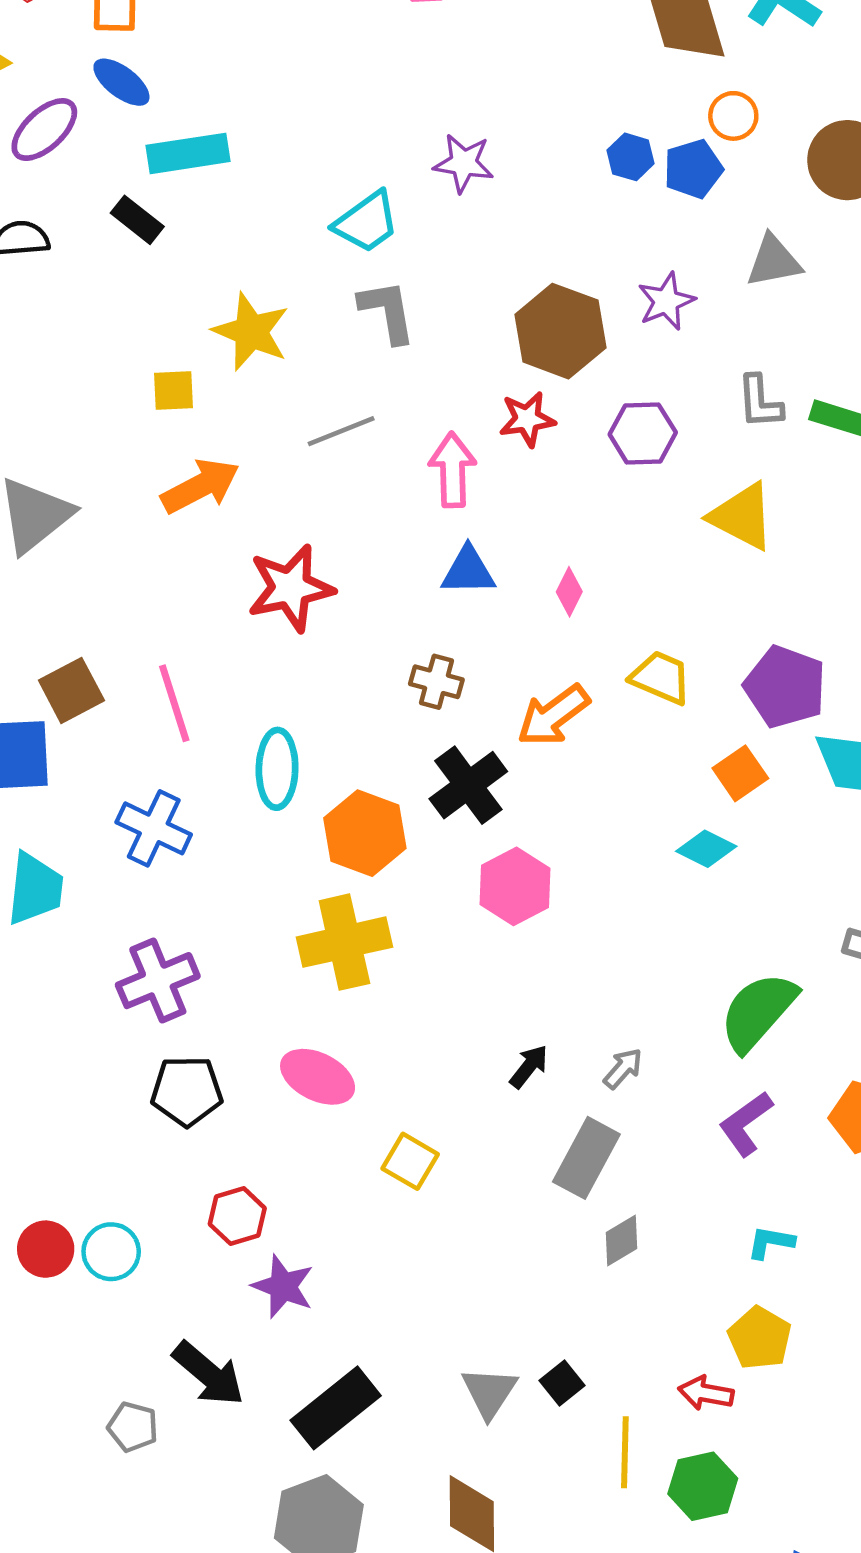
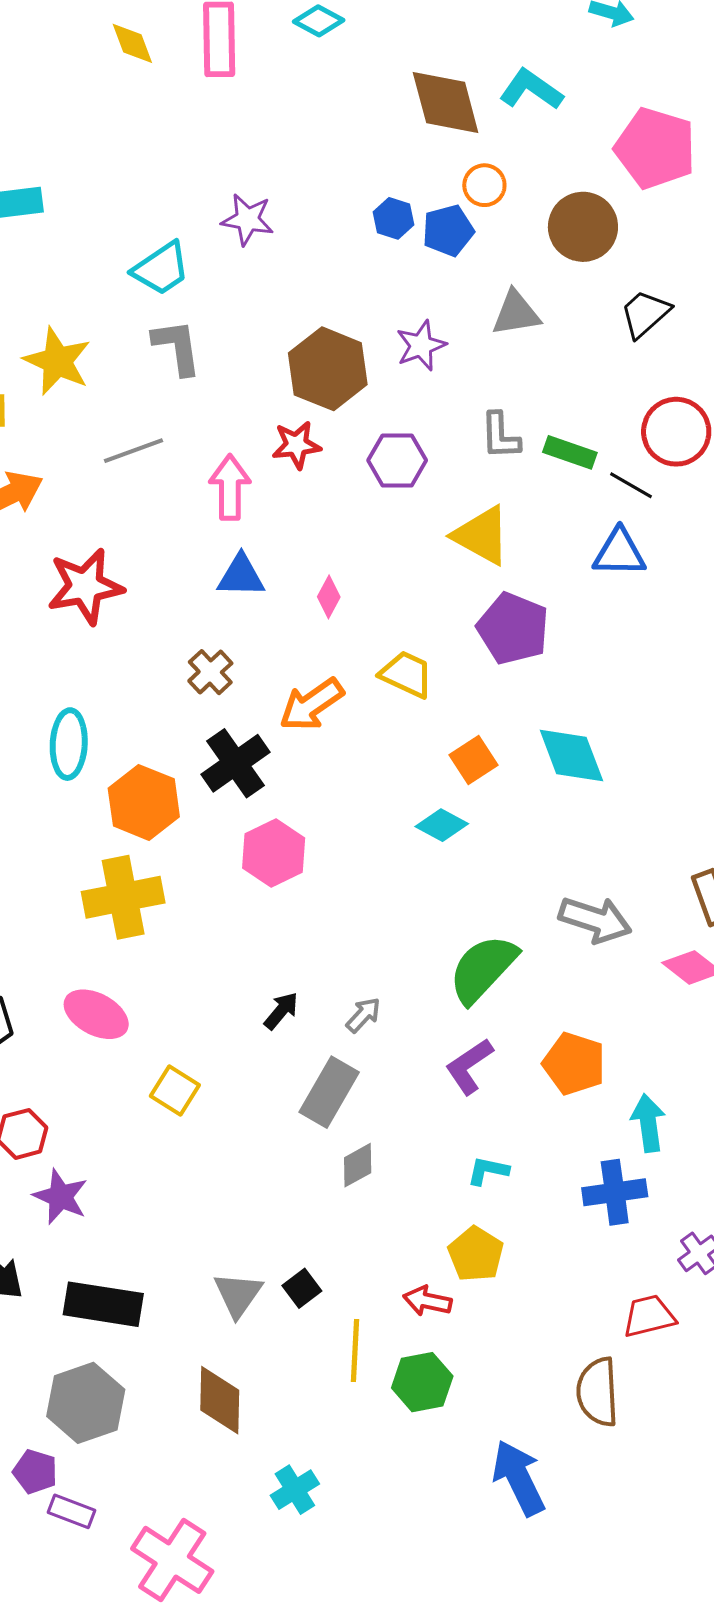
brown cross: (436, 682) -> (210, 672), turned 30
purple pentagon: (785, 687) -> (513, 628), moved
black rectangle: (336, 1408) -> (103, 1304), turned 46

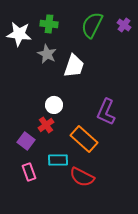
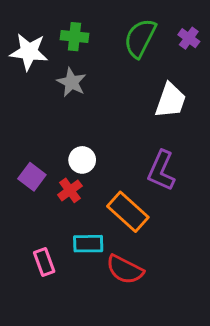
white trapezoid: (74, 66) -> (170, 101), moved
purple square: (26, 141) -> (32, 177), moved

################

▸ TRY IT
From the line with "purple pentagon: (785, 687)" through the last line of the entries above, transcribe everything exactly, both ends included, but not the pictures.

▸ WRITTEN SOLUTION
purple pentagon: (785, 687) -> (513, 628), moved
black rectangle: (336, 1408) -> (103, 1304), turned 46

white trapezoid: (74, 66) -> (170, 101), moved
purple square: (26, 141) -> (32, 177), moved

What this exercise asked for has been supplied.